▶ **What the task asks**: Which lines in the records below contain the string "Score"? Collect each of them, copied in full, and treat uppercase and lowercase as different.

▶ **The records**:
..............................

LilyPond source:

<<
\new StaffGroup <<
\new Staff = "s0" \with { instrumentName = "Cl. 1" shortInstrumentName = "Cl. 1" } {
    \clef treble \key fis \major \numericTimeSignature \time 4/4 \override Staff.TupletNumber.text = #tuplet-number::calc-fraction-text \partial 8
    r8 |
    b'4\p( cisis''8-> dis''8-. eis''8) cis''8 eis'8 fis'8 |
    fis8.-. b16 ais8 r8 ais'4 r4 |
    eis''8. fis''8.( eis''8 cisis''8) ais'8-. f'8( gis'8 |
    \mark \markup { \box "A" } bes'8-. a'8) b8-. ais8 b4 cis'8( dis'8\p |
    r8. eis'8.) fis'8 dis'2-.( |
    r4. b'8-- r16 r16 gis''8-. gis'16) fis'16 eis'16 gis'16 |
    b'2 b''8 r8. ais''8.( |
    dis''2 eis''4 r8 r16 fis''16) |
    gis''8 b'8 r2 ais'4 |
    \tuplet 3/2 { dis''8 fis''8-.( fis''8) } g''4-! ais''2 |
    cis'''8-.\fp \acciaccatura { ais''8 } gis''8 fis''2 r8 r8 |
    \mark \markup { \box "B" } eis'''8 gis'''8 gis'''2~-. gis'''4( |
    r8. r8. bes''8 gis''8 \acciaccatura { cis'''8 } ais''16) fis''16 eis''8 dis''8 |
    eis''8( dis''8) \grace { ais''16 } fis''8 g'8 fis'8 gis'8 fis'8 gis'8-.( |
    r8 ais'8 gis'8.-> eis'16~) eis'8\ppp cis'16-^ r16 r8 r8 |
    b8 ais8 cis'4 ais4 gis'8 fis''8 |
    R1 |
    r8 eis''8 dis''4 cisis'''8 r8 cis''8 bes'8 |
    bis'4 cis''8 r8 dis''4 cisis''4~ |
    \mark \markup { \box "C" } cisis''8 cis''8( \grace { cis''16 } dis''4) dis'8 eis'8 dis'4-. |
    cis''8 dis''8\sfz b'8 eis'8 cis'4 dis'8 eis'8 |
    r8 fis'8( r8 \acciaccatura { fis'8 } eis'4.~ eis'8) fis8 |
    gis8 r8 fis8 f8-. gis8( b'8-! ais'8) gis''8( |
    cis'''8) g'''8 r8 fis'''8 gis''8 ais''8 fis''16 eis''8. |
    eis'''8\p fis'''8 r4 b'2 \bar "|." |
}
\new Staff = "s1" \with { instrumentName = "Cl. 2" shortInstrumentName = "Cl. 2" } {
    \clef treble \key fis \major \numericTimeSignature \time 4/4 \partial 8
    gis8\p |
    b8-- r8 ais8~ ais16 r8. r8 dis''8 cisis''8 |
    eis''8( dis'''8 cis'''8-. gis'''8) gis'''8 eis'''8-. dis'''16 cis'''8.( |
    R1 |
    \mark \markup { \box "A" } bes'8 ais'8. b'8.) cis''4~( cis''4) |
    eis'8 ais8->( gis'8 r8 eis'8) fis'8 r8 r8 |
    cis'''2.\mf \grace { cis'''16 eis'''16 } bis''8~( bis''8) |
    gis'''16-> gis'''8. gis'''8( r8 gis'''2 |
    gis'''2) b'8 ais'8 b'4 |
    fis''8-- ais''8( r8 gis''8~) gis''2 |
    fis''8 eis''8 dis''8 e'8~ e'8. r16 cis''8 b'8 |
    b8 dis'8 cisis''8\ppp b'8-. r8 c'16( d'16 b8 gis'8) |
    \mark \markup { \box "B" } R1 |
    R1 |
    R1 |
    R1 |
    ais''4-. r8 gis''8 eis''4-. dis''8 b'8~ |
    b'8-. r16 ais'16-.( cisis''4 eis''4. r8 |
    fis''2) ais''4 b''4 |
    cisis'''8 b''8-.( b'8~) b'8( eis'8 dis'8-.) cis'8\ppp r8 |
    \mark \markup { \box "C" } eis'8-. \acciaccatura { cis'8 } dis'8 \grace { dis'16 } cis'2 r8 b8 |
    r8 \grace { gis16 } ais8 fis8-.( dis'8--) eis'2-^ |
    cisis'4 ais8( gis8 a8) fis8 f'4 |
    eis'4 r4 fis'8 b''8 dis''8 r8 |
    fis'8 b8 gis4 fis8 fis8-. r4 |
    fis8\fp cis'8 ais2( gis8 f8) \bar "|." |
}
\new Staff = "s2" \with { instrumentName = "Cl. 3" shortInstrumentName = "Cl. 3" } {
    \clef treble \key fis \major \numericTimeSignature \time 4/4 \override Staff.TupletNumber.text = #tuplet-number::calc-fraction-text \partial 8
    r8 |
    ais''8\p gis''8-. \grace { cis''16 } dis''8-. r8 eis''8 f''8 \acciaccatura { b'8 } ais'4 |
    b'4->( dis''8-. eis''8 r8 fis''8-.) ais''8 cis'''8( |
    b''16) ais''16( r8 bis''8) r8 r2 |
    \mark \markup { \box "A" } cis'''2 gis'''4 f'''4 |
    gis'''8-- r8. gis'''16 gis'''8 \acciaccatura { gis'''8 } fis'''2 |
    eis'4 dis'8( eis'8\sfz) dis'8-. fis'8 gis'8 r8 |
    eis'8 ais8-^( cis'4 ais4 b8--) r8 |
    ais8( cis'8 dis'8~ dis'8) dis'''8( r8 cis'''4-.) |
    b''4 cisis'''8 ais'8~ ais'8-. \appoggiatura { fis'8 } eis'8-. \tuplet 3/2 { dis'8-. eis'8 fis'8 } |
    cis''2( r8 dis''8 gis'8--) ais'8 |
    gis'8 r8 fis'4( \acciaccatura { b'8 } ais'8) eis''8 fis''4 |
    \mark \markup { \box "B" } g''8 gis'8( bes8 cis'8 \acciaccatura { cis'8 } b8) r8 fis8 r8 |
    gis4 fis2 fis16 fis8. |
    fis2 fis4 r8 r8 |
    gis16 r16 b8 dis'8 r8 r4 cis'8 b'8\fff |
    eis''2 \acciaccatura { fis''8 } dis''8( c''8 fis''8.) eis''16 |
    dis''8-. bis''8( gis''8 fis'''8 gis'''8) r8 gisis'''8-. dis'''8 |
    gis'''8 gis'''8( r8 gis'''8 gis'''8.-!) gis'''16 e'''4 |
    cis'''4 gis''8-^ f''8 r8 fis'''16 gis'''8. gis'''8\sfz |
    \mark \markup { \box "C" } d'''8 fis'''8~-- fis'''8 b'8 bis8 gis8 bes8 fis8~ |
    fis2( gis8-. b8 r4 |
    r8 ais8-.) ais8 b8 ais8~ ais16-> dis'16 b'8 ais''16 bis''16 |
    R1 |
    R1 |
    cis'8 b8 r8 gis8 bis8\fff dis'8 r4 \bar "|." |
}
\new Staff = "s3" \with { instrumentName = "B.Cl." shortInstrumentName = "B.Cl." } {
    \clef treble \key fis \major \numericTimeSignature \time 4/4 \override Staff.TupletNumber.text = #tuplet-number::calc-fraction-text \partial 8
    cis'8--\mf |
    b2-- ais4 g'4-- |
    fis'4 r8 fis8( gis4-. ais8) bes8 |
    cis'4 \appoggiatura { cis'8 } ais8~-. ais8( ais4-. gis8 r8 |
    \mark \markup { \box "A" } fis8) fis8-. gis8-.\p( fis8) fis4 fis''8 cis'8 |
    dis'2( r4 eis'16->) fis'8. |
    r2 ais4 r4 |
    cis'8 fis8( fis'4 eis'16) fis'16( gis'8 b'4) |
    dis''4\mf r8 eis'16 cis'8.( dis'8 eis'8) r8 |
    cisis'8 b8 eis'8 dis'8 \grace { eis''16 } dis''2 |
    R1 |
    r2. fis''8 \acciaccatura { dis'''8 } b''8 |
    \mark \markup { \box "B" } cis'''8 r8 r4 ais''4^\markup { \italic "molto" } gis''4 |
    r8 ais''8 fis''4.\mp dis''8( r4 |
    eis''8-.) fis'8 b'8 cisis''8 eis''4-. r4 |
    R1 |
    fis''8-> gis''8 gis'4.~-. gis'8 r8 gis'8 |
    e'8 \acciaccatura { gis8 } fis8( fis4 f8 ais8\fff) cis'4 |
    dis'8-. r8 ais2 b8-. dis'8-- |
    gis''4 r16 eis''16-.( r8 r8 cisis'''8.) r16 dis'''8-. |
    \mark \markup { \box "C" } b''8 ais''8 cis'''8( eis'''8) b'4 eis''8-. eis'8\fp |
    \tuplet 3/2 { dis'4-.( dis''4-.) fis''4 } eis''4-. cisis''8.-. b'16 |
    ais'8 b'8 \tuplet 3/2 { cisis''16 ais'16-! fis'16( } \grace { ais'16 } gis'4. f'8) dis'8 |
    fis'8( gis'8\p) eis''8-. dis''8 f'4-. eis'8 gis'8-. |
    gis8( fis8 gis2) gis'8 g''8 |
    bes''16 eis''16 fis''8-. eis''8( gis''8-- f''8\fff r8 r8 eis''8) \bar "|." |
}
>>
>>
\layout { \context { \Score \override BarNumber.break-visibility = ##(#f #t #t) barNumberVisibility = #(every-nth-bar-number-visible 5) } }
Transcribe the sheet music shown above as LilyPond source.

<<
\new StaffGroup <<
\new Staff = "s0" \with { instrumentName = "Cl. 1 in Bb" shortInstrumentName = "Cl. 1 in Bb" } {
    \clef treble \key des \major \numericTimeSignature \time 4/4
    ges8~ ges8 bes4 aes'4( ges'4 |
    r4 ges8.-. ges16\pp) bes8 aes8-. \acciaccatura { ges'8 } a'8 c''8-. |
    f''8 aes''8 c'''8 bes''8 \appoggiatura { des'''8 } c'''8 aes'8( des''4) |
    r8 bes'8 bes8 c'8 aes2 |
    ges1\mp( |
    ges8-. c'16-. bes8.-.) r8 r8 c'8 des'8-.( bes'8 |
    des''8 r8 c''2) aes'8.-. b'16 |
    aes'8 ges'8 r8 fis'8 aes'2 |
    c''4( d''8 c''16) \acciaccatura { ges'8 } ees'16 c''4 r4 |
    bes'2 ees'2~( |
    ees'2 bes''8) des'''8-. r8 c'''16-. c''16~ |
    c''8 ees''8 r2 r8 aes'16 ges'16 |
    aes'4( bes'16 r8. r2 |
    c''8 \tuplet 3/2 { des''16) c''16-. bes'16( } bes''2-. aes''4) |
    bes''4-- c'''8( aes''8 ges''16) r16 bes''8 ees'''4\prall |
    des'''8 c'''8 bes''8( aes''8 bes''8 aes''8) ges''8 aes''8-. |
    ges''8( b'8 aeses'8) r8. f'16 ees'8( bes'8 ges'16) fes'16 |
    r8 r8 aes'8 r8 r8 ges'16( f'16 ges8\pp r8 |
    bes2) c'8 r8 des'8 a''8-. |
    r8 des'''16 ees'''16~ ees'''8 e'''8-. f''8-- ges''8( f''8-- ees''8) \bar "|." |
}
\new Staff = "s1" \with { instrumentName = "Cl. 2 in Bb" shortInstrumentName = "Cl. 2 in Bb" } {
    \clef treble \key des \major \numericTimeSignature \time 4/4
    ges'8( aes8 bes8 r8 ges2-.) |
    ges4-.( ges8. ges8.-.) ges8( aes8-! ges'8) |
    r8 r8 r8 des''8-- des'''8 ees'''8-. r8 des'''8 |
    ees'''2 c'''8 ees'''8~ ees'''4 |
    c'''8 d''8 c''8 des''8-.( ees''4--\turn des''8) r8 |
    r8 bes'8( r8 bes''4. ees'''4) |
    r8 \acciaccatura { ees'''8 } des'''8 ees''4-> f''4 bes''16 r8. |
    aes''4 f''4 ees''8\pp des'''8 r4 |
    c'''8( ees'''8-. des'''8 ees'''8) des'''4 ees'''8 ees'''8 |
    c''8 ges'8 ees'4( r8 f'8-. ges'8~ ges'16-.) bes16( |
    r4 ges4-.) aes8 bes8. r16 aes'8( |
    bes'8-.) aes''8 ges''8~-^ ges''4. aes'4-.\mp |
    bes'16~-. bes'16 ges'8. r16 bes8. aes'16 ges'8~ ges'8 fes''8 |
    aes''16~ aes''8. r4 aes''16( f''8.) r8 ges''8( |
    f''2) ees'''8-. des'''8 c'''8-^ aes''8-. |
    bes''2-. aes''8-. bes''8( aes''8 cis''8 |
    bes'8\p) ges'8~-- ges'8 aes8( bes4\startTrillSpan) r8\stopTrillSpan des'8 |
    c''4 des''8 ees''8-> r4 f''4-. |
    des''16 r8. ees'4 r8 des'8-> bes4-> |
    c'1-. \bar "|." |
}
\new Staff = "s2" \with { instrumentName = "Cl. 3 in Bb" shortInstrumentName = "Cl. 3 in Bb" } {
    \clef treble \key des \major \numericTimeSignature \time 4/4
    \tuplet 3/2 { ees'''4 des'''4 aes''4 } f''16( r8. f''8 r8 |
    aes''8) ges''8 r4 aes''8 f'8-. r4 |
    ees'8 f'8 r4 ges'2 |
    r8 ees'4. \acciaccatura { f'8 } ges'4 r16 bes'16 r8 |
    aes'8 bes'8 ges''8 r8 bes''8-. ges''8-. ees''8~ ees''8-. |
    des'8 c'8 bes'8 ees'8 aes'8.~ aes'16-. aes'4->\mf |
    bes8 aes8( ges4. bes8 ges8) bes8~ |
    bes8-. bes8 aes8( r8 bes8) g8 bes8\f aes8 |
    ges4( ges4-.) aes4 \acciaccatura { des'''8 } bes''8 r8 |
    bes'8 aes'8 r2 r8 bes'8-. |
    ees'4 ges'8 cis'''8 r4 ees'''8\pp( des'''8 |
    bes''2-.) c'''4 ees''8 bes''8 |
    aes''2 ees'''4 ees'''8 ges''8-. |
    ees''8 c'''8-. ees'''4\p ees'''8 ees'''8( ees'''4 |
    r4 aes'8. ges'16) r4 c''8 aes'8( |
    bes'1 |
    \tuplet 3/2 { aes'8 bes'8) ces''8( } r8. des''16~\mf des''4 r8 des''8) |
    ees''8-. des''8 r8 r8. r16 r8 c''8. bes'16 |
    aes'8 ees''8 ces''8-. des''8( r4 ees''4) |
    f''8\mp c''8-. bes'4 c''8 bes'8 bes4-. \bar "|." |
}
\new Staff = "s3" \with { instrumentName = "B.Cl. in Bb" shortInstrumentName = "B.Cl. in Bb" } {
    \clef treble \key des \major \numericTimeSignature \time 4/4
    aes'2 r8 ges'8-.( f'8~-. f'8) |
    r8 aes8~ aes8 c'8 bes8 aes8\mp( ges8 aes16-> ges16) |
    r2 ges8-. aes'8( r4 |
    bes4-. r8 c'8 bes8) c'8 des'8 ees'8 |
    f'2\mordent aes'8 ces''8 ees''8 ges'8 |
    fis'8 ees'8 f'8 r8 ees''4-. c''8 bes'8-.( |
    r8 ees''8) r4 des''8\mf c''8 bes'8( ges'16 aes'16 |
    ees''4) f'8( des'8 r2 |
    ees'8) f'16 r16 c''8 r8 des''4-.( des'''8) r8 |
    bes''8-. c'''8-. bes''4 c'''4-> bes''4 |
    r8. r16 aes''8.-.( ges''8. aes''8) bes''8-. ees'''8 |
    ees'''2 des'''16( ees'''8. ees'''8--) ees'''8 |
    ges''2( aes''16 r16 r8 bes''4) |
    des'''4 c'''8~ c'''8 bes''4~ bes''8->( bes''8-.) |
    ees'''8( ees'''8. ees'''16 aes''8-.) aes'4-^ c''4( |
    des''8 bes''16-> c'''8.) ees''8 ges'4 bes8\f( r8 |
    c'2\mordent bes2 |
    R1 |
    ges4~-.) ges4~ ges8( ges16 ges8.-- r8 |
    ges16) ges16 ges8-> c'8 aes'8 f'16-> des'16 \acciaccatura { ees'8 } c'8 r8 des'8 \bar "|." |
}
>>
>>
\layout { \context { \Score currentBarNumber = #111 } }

..............................

▶ **Reply to the exercise**:
\layout { \context { \Score \override BarNumber.break-visibility = ##(#f #t #t) barNumberVisibility = #(every-nth-bar-number-visible 5) } }
\layout { \context { \Score currentBarNumber = #111 } }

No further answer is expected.